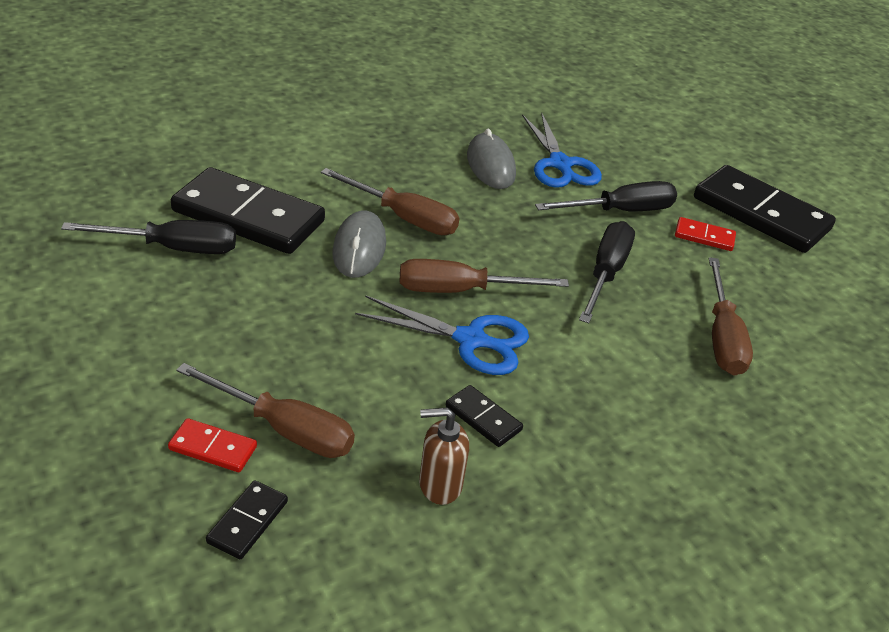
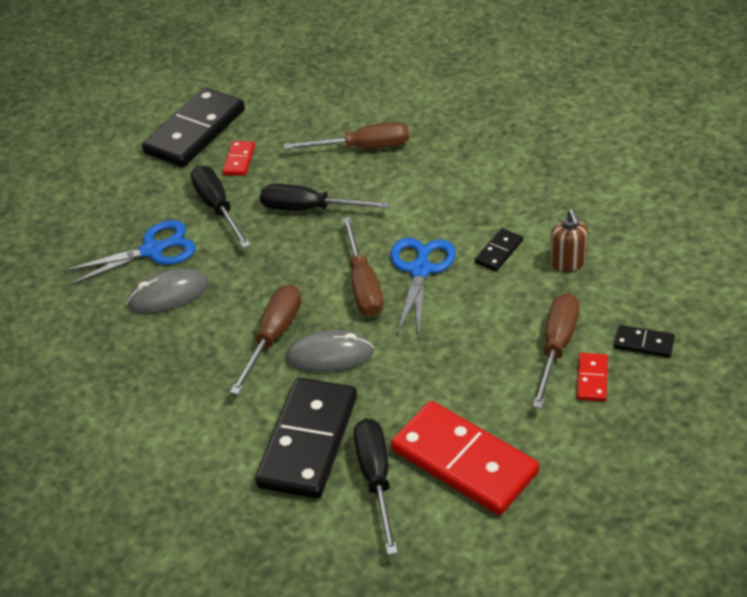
camera: 90 degrees left, 5 degrees up
(155, 311) = (464, 461): none -> red domino

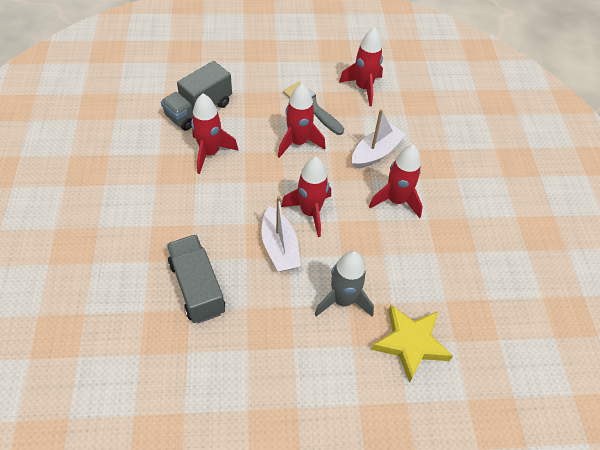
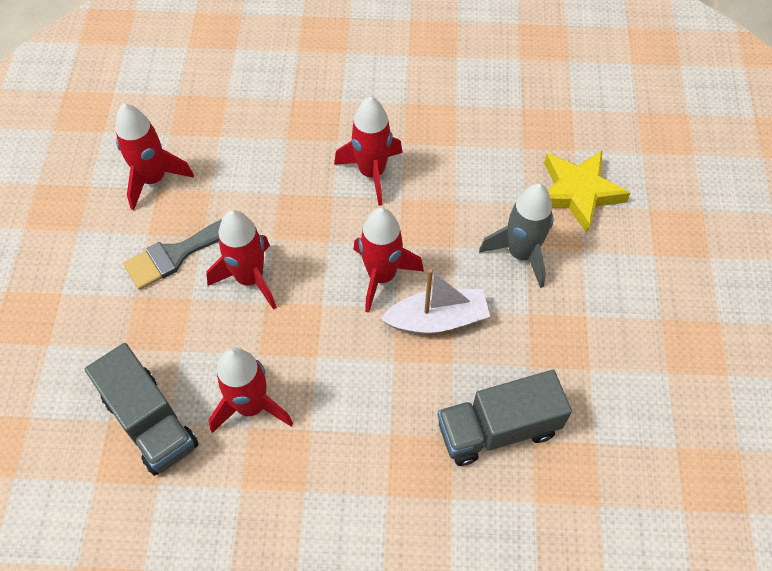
camera: 80 degrees left, 5 degrees up
(376, 153) = (285, 183): white boat -> none

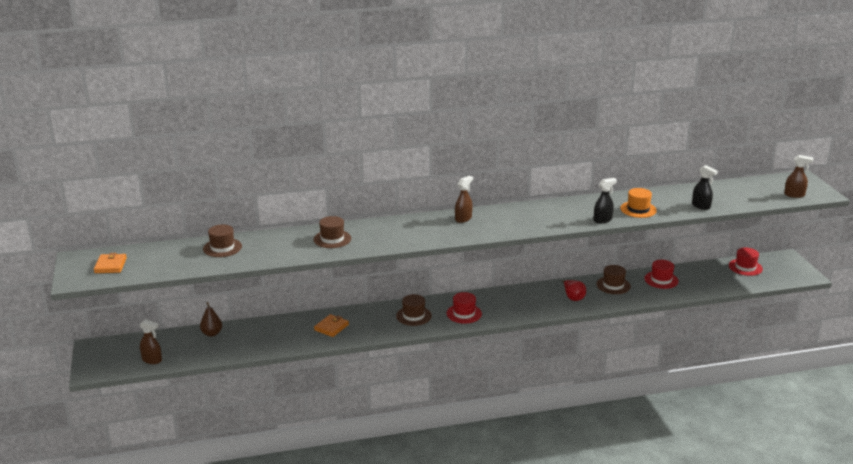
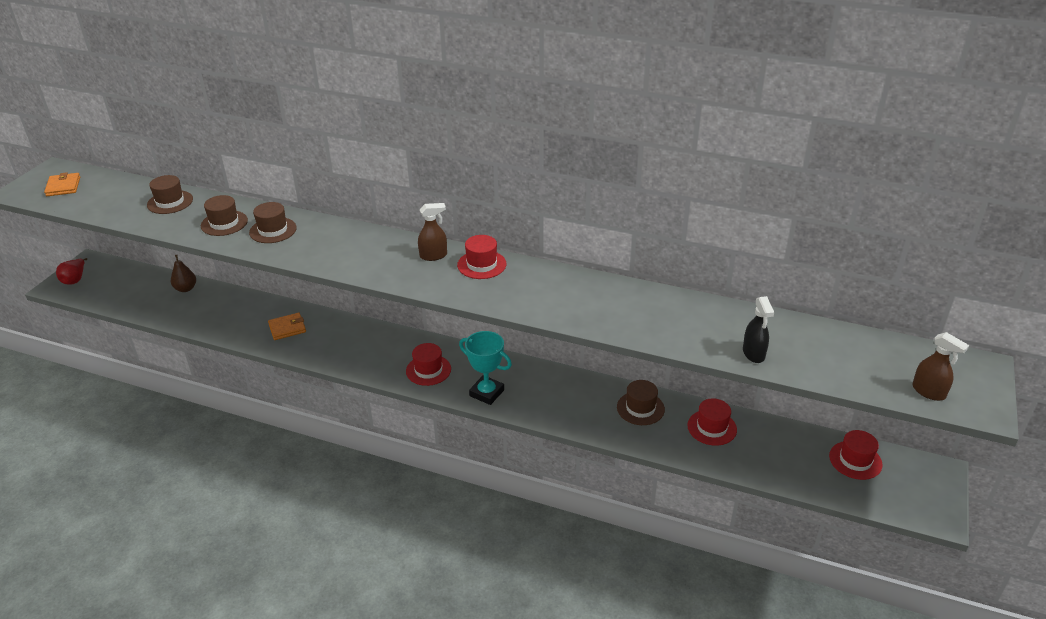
camera: 35 degrees right, 10 degrees up
(110, 265) = (63, 187): orange wallet -> orange wallet turned 45 degrees counterclockwise
(152, 360) = (109, 296): brown spray bottle -> none
(413, 316) = (376, 350): brown hat -> brown hat (224, 223)
(499, 214) = (481, 264): none -> red hat
(517, 311) = (486, 393): none -> turquoise trophy
(573, 297) = (572, 404): red pear -> red pear (75, 280)
(602, 220) = (590, 322): black spray bottle -> none
(638, 209) = (658, 324): orange hat -> none

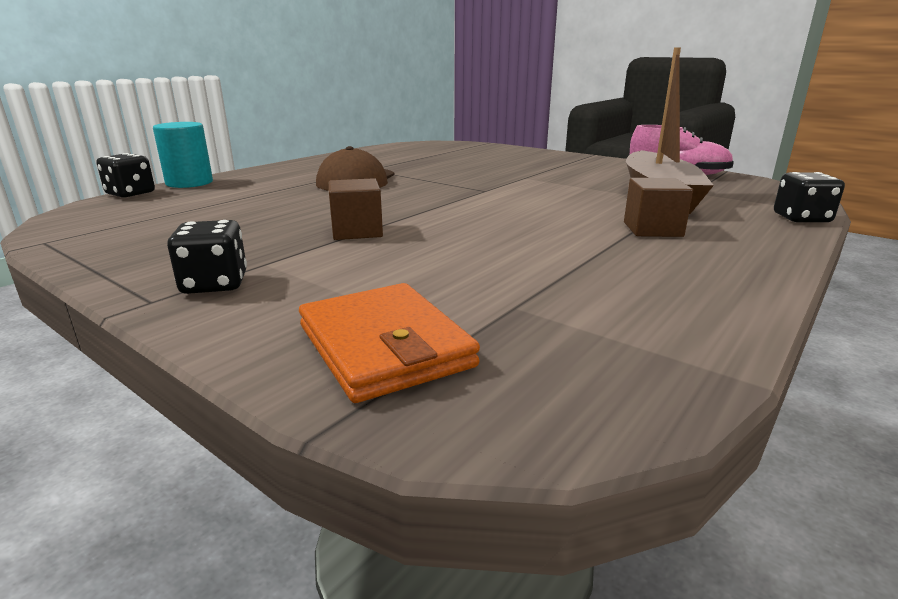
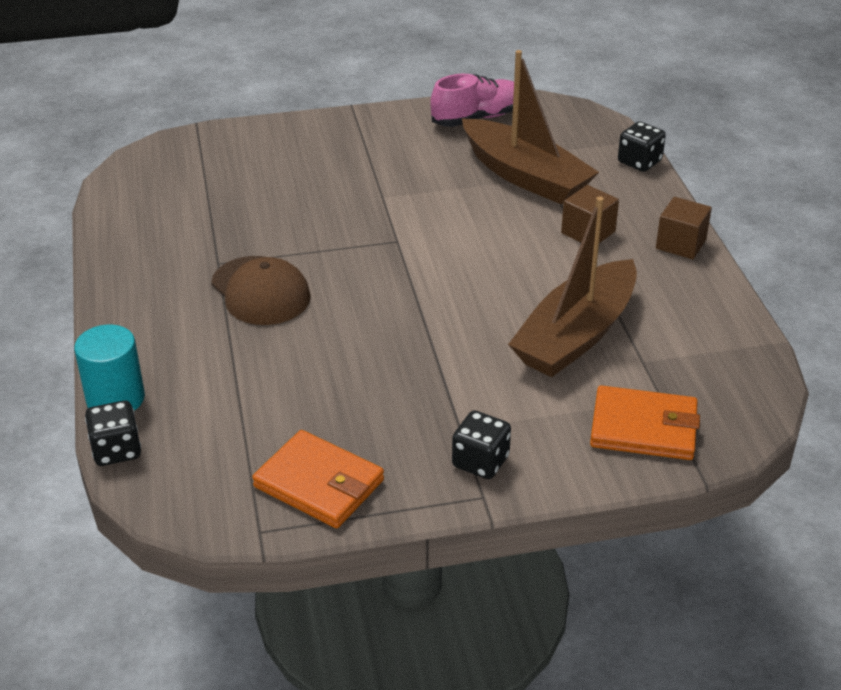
camera: 50 degrees left, 15 degrees up
(127, 242) = (319, 483): none -> orange wallet
(357, 231) = (434, 359): brown cube -> brown cube (681, 244)
(492, 265) = (576, 335): none -> brown boat

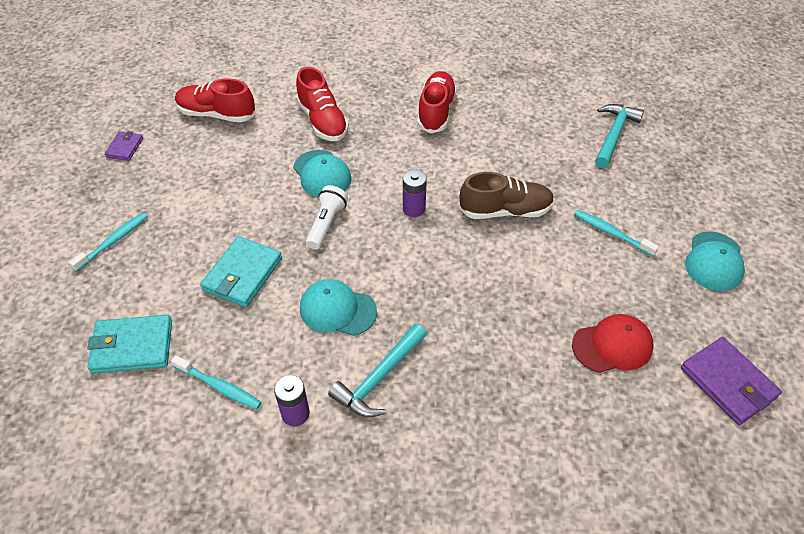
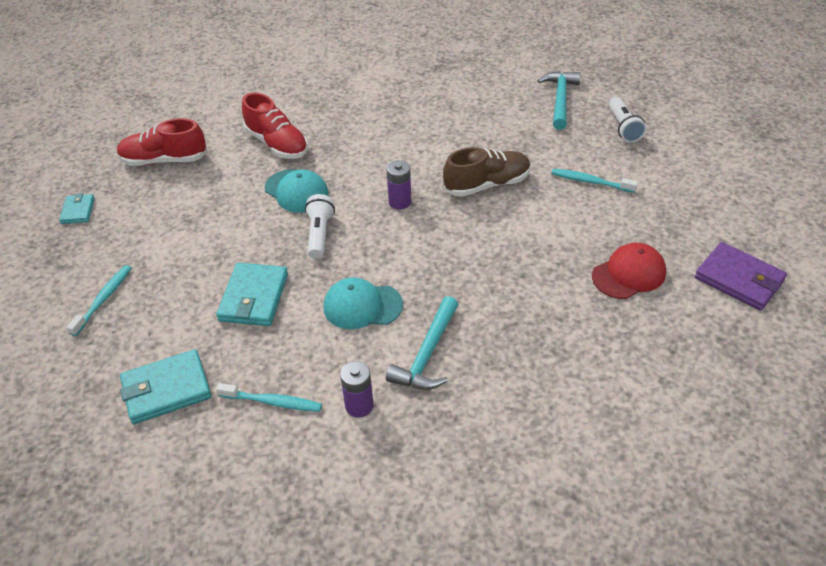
camera: 15 degrees left, 5 degrees down
(125, 147) = (78, 211): purple wallet -> turquoise wallet
(436, 111) = (386, 113): red shoe -> none
(668, 180) = (623, 127): none -> white flashlight
(714, 261) = (689, 185): turquoise cap -> none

== == ==

● **EXERCISE**:
Please copy the data shown above word for word, omitting the pictures.

● **TASK ANSWER**:
camera: 90 degrees left, 5 degrees up
(155, 311) = (464, 461): none -> red domino

camera: 80 degrees left, 5 degrees up
(376, 153) = (285, 183): white boat -> none

camera: 35 degrees right, 10 degrees up
(110, 265) = (63, 187): orange wallet -> orange wallet turned 45 degrees counterclockwise
(152, 360) = (109, 296): brown spray bottle -> none
(413, 316) = (376, 350): brown hat -> brown hat (224, 223)
(499, 214) = (481, 264): none -> red hat
(517, 311) = (486, 393): none -> turquoise trophy
(573, 297) = (572, 404): red pear -> red pear (75, 280)
(602, 220) = (590, 322): black spray bottle -> none
(638, 209) = (658, 324): orange hat -> none

camera: 50 degrees left, 15 degrees up
(127, 242) = (319, 483): none -> orange wallet
(357, 231) = (434, 359): brown cube -> brown cube (681, 244)
(492, 265) = (576, 335): none -> brown boat

camera: 15 degrees left, 5 degrees down
(125, 147) = (78, 211): purple wallet -> turquoise wallet
(436, 111) = (386, 113): red shoe -> none
(668, 180) = (623, 127): none -> white flashlight
(714, 261) = (689, 185): turquoise cap -> none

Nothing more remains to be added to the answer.